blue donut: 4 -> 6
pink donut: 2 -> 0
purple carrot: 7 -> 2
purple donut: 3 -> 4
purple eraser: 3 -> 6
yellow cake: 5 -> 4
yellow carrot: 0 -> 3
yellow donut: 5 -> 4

---

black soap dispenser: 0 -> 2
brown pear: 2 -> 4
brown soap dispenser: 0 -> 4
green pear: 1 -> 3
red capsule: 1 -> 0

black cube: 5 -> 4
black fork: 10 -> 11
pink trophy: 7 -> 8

[ASSIGNMENT]: In the listing above, start at the line with "blue donut: 4 -> 6", go on through the line with "yellow donut: 5 -> 4", and copy each of those lines exactly; leave out all the rest.

[REPLY]:
blue donut: 4 -> 6
pink donut: 2 -> 0
purple carrot: 7 -> 2
purple donut: 3 -> 4
purple eraser: 3 -> 6
yellow cake: 5 -> 4
yellow carrot: 0 -> 3
yellow donut: 5 -> 4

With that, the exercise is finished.